== SUPPLIED DATA ==
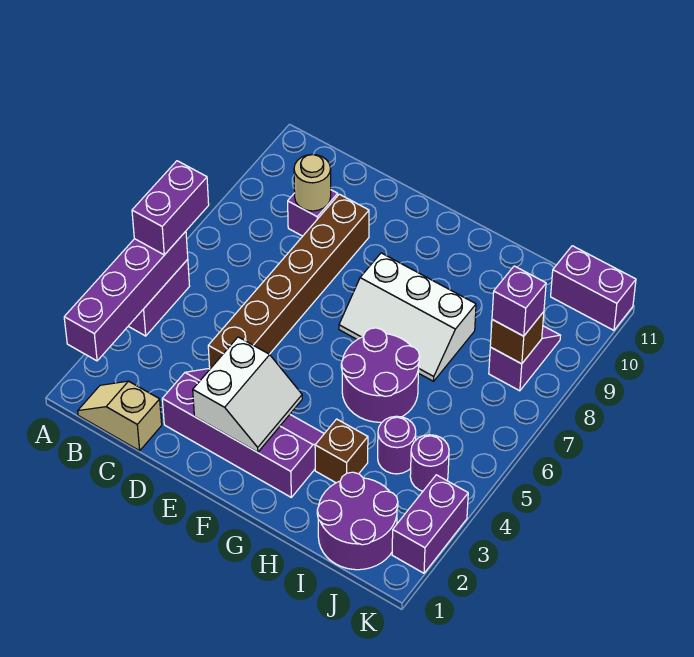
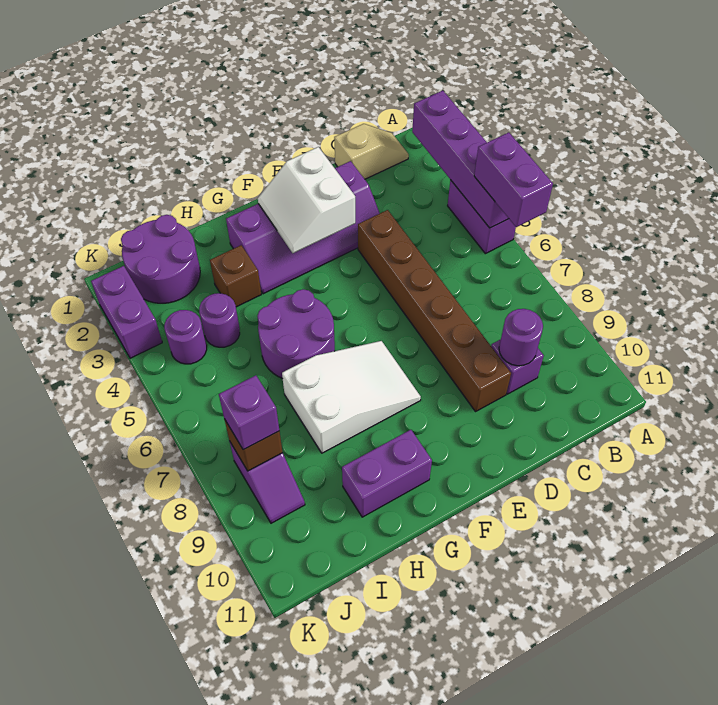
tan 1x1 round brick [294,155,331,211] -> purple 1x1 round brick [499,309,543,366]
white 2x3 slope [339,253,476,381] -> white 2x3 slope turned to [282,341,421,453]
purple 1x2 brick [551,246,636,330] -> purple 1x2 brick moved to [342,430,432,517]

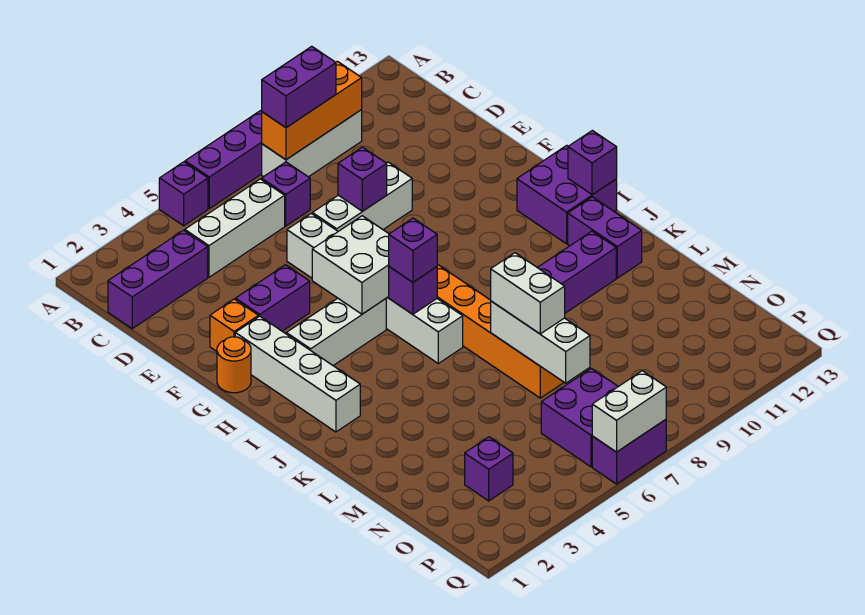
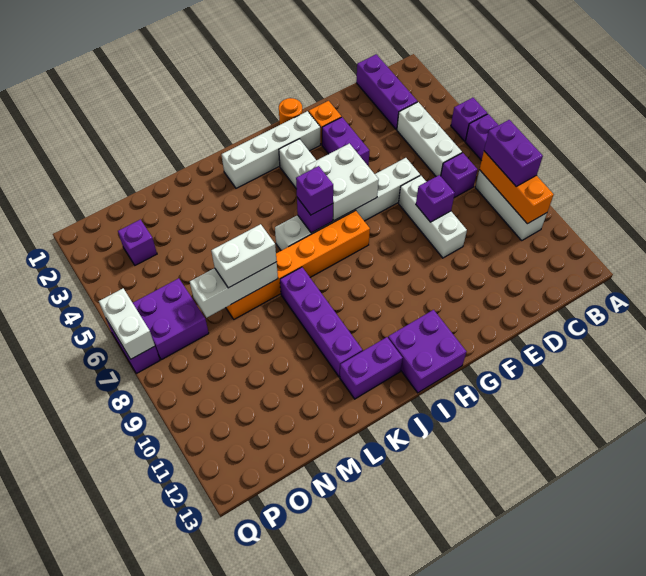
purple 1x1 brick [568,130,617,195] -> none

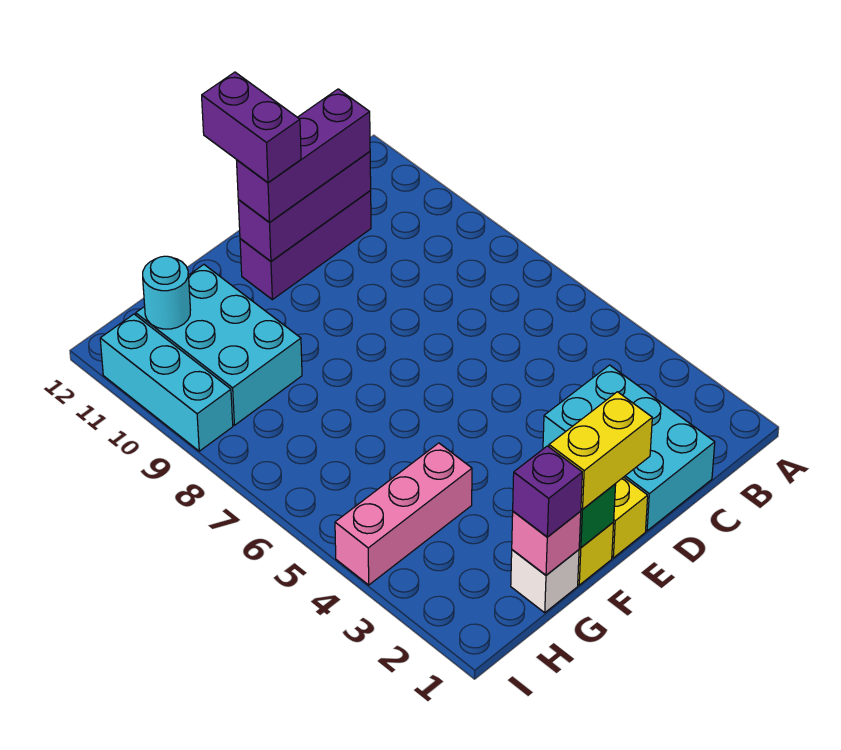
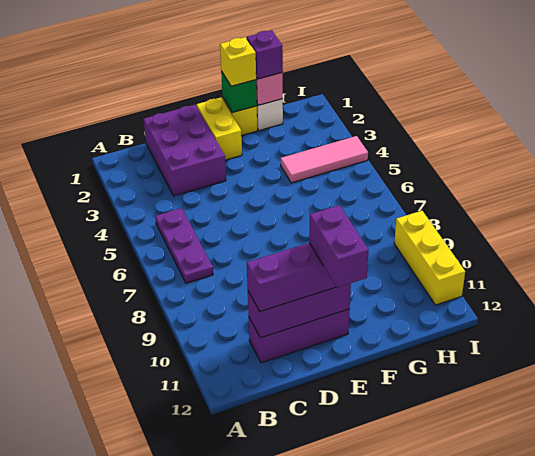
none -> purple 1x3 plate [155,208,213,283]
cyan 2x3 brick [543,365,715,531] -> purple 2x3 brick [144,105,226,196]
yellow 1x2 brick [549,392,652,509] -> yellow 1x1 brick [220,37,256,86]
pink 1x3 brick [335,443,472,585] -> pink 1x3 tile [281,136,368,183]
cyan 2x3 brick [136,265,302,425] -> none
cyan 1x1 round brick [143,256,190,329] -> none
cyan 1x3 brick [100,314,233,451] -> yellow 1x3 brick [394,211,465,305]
===
== SUPPLIED DATA ==
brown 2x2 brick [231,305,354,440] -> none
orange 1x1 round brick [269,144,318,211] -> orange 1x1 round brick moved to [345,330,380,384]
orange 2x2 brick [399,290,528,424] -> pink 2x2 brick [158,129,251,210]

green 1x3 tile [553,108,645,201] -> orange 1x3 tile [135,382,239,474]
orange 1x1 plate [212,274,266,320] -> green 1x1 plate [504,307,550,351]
===
== SUPPLIED DATA ==
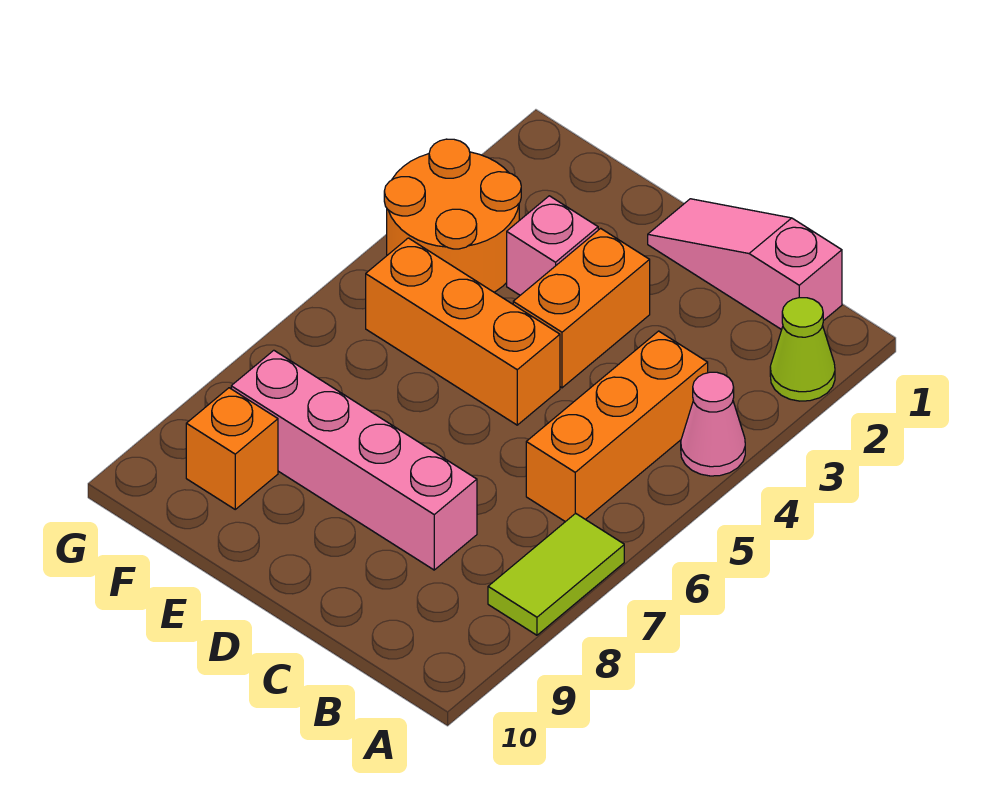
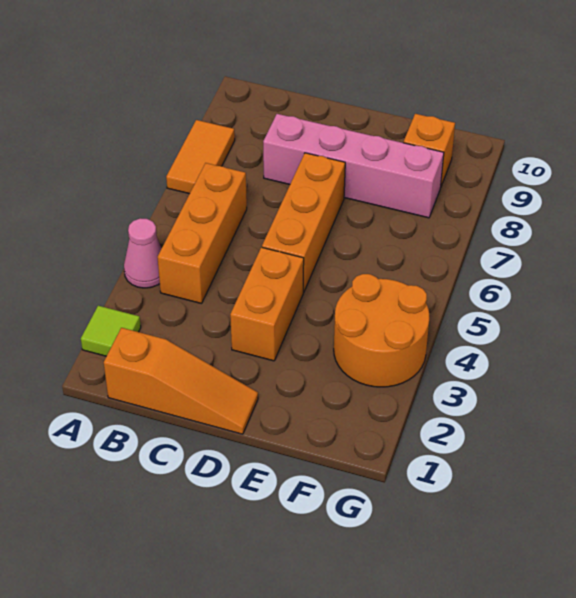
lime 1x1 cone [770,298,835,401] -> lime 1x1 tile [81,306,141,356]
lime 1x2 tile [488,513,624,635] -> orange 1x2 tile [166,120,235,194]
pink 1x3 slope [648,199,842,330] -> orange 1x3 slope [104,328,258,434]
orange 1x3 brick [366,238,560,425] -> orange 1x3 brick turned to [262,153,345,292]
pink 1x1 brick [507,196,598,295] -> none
===
• **WHAT THE TASK REQUIRES**: Look above for the line with "lime 1x1 cone" and the line with "pink 1x1 brick [507,196,598,295] -> none". Write out those two lines and all the lines between them, exactly, and no others.

• **RESULT FOR THIS EXERCISE**:
lime 1x1 cone [770,298,835,401] -> lime 1x1 tile [81,306,141,356]
lime 1x2 tile [488,513,624,635] -> orange 1x2 tile [166,120,235,194]
pink 1x3 slope [648,199,842,330] -> orange 1x3 slope [104,328,258,434]
orange 1x3 brick [366,238,560,425] -> orange 1x3 brick turned to [262,153,345,292]
pink 1x1 brick [507,196,598,295] -> none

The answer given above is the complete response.